* _MATERIAL SHOWN_
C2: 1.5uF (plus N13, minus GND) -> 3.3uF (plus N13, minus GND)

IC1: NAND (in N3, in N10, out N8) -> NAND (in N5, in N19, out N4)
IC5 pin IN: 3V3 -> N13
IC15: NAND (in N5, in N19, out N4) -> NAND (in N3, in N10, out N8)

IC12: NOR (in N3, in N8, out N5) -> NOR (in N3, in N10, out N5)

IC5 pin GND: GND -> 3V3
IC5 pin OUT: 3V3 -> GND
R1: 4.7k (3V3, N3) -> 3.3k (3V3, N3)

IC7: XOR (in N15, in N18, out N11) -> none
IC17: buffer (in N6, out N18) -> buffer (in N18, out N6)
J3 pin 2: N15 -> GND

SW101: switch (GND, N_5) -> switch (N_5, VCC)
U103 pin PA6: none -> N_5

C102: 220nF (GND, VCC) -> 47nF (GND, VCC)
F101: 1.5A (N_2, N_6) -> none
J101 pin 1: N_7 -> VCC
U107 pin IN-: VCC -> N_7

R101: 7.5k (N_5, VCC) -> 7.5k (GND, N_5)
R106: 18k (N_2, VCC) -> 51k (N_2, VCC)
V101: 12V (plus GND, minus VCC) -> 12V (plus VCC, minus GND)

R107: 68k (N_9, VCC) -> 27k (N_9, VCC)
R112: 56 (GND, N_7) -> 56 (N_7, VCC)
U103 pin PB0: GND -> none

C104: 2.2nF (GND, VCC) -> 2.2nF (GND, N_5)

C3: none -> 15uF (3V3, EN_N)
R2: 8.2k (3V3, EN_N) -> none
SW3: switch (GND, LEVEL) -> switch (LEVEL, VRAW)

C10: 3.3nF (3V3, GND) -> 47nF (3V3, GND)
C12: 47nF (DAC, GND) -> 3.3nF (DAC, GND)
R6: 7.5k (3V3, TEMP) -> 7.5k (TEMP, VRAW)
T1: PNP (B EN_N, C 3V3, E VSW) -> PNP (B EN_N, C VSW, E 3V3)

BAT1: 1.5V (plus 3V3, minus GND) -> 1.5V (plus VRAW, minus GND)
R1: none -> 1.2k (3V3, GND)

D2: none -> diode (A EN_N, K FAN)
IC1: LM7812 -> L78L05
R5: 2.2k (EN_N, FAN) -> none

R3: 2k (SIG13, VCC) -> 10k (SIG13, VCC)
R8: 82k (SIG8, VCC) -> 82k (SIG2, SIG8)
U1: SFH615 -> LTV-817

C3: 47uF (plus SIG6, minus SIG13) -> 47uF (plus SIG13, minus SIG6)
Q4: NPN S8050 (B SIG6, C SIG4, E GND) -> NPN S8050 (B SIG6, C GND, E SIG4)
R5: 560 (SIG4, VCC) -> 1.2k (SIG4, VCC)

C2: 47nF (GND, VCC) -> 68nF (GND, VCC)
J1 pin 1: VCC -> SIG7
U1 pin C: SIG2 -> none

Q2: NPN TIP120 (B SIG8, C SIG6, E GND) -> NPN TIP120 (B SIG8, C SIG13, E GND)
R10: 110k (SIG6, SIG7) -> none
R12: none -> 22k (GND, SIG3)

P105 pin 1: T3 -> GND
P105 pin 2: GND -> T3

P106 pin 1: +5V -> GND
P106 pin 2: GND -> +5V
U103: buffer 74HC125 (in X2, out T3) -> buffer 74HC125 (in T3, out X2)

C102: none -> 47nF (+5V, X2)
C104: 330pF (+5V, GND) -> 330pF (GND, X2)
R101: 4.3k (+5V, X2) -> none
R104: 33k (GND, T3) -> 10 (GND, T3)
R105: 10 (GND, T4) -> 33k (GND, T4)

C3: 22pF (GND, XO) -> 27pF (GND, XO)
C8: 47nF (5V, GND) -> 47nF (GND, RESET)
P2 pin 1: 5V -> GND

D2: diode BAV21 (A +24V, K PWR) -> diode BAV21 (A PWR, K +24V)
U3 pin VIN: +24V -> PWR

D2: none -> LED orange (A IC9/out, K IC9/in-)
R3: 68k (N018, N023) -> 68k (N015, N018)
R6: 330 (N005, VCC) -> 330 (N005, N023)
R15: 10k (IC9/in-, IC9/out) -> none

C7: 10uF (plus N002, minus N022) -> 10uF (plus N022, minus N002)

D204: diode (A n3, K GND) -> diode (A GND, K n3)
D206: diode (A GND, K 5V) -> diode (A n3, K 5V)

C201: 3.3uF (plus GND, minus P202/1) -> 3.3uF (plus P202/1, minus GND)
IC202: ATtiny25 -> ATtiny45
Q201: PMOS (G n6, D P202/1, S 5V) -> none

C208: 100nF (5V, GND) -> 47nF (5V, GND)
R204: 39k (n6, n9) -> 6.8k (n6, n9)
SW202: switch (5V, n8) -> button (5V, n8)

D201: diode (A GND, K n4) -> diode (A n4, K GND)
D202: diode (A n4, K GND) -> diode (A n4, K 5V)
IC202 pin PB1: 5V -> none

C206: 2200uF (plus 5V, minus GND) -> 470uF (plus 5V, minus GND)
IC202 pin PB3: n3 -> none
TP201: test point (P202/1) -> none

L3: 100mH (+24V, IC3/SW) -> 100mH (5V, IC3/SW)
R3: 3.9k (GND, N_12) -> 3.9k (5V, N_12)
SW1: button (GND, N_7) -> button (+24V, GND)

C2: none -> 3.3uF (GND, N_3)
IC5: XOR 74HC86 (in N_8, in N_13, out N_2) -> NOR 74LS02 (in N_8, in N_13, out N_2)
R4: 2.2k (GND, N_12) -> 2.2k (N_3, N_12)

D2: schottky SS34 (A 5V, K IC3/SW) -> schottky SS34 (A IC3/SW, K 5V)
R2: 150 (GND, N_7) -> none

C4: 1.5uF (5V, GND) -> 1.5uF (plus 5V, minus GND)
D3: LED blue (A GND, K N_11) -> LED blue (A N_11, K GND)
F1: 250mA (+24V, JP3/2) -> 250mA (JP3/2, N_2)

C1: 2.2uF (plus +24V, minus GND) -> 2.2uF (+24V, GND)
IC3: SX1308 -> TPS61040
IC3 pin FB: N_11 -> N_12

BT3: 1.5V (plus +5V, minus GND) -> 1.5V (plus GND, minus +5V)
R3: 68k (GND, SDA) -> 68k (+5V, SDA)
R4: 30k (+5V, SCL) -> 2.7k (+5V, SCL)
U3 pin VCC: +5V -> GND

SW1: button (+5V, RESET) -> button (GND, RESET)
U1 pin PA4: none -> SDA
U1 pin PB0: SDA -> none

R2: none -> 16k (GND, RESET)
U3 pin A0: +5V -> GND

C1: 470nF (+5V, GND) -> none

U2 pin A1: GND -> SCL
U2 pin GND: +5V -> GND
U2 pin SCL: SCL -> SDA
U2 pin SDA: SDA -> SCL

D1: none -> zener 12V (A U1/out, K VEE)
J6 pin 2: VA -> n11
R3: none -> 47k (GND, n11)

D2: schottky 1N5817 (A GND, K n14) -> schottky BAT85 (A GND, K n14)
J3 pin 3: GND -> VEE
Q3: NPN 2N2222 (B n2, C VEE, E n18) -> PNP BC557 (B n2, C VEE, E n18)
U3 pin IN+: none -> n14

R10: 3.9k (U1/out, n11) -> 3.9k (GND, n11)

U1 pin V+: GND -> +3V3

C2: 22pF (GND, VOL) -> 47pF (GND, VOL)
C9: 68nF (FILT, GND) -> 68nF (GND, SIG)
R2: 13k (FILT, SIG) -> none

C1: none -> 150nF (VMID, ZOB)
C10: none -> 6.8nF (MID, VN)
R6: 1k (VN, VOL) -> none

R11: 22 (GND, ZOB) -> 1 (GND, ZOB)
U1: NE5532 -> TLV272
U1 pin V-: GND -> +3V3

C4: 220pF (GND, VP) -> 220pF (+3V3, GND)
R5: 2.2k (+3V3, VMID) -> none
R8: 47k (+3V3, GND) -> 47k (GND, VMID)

* _EXERCISE BRIEF_
Reproduce each line of the entries in which the word "buffer" is found.

* _SOLUTION FOR THIS TASK_
IC17: buffer (in N6, out N18) -> buffer (in N18, out N6)
U103: buffer 74HC125 (in X2, out T3) -> buffer 74HC125 (in T3, out X2)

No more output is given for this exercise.